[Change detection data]
*** Begin section ***

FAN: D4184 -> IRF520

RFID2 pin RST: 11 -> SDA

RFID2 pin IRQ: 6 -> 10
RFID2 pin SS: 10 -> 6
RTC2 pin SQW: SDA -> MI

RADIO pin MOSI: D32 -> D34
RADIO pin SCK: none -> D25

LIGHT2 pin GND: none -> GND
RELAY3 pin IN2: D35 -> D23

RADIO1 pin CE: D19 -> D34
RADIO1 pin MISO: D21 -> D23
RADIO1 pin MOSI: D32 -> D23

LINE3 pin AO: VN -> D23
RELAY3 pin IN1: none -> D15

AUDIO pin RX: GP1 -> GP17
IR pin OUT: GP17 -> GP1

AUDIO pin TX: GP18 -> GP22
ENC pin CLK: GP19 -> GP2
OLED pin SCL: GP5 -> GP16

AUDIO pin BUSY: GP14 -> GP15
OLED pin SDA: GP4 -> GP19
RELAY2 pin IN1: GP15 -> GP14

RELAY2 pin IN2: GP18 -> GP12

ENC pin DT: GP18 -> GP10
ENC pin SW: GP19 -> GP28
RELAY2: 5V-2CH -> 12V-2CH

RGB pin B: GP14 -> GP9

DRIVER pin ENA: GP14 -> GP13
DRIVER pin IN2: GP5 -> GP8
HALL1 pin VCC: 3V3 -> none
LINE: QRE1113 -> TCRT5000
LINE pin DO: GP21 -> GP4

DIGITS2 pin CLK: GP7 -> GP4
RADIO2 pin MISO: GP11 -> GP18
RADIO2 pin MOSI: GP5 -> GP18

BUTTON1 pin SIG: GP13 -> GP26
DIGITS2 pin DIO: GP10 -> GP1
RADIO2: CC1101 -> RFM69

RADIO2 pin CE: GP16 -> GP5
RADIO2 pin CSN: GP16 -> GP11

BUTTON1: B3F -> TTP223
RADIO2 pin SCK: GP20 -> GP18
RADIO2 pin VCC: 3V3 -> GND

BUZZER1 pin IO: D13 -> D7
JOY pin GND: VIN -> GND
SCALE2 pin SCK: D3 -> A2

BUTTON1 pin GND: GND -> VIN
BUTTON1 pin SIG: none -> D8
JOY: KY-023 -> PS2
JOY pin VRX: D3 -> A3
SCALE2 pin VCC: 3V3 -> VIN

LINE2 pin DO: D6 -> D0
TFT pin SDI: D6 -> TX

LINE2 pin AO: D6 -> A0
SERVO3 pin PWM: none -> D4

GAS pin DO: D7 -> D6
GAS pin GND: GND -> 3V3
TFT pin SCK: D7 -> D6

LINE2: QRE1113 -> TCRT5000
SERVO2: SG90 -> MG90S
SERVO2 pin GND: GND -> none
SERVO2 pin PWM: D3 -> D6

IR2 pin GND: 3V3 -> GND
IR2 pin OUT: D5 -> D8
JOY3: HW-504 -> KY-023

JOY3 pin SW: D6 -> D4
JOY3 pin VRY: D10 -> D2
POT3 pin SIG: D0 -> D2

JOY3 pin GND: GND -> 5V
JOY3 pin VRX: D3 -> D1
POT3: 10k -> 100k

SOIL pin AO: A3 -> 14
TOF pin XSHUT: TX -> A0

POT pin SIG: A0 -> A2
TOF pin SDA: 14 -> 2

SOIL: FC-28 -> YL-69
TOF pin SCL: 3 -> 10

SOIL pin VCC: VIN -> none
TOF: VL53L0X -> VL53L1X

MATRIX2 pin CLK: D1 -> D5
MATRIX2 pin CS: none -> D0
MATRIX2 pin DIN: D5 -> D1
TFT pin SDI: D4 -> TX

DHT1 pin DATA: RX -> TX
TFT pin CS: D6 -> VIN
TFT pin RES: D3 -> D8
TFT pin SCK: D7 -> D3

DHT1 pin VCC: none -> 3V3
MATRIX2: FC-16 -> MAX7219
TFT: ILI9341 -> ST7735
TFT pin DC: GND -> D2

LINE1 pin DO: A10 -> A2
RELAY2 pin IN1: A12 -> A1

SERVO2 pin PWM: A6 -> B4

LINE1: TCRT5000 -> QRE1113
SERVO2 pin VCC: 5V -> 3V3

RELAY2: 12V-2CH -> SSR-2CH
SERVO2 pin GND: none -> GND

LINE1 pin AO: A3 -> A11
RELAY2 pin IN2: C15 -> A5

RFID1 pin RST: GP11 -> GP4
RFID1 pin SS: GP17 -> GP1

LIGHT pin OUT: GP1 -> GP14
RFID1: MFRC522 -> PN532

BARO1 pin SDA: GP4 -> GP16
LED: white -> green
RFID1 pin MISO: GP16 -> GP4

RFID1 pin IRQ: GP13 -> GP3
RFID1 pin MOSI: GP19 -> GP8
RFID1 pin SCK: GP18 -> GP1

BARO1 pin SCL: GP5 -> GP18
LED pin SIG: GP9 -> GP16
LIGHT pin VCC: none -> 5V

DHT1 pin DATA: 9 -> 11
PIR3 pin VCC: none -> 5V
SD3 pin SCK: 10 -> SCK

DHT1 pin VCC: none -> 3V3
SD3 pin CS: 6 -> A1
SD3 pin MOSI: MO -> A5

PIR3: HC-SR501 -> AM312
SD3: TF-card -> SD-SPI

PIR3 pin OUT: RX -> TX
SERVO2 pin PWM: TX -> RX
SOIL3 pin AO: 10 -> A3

*** End section ***

:: What to work on ::
Output, from the data above, the lines from the line with "AUDIO pin TX: GP18 -> GP22" to the line with "TFT pin SDI: D4 -> TX" exactly as they stand, both ends included and nothing else.

:: Response for this exercise ::
AUDIO pin TX: GP18 -> GP22
ENC pin CLK: GP19 -> GP2
OLED pin SCL: GP5 -> GP16

AUDIO pin BUSY: GP14 -> GP15
OLED pin SDA: GP4 -> GP19
RELAY2 pin IN1: GP15 -> GP14

RELAY2 pin IN2: GP18 -> GP12

ENC pin DT: GP18 -> GP10
ENC pin SW: GP19 -> GP28
RELAY2: 5V-2CH -> 12V-2CH

RGB pin B: GP14 -> GP9

DRIVER pin ENA: GP14 -> GP13
DRIVER pin IN2: GP5 -> GP8
HALL1 pin VCC: 3V3 -> none
LINE: QRE1113 -> TCRT5000
LINE pin DO: GP21 -> GP4

DIGITS2 pin CLK: GP7 -> GP4
RADIO2 pin MISO: GP11 -> GP18
RADIO2 pin MOSI: GP5 -> GP18

BUTTON1 pin SIG: GP13 -> GP26
DIGITS2 pin DIO: GP10 -> GP1
RADIO2: CC1101 -> RFM69

RADIO2 pin CE: GP16 -> GP5
RADIO2 pin CSN: GP16 -> GP11

BUTTON1: B3F -> TTP223
RADIO2 pin SCK: GP20 -> GP18
RADIO2 pin VCC: 3V3 -> GND

BUZZER1 pin IO: D13 -> D7
JOY pin GND: VIN -> GND
SCALE2 pin SCK: D3 -> A2

BUTTON1 pin GND: GND -> VIN
BUTTON1 pin SIG: none -> D8
JOY: KY-023 -> PS2
JOY pin VRX: D3 -> A3
SCALE2 pin VCC: 3V3 -> VIN

LINE2 pin DO: D6 -> D0
TFT pin SDI: D6 -> TX

LINE2 pin AO: D6 -> A0
SERVO3 pin PWM: none -> D4

GAS pin DO: D7 -> D6
GAS pin GND: GND -> 3V3
TFT pin SCK: D7 -> D6

LINE2: QRE1113 -> TCRT5000
SERVO2: SG90 -> MG90S
SERVO2 pin GND: GND -> none
SERVO2 pin PWM: D3 -> D6

IR2 pin GND: 3V3 -> GND
IR2 pin OUT: D5 -> D8
JOY3: HW-504 -> KY-023

JOY3 pin SW: D6 -> D4
JOY3 pin VRY: D10 -> D2
POT3 pin SIG: D0 -> D2

JOY3 pin GND: GND -> 5V
JOY3 pin VRX: D3 -> D1
POT3: 10k -> 100k

SOIL pin AO: A3 -> 14
TOF pin XSHUT: TX -> A0

POT pin SIG: A0 -> A2
TOF pin SDA: 14 -> 2

SOIL: FC-28 -> YL-69
TOF pin SCL: 3 -> 10

SOIL pin VCC: VIN -> none
TOF: VL53L0X -> VL53L1X

MATRIX2 pin CLK: D1 -> D5
MATRIX2 pin CS: none -> D0
MATRIX2 pin DIN: D5 -> D1
TFT pin SDI: D4 -> TX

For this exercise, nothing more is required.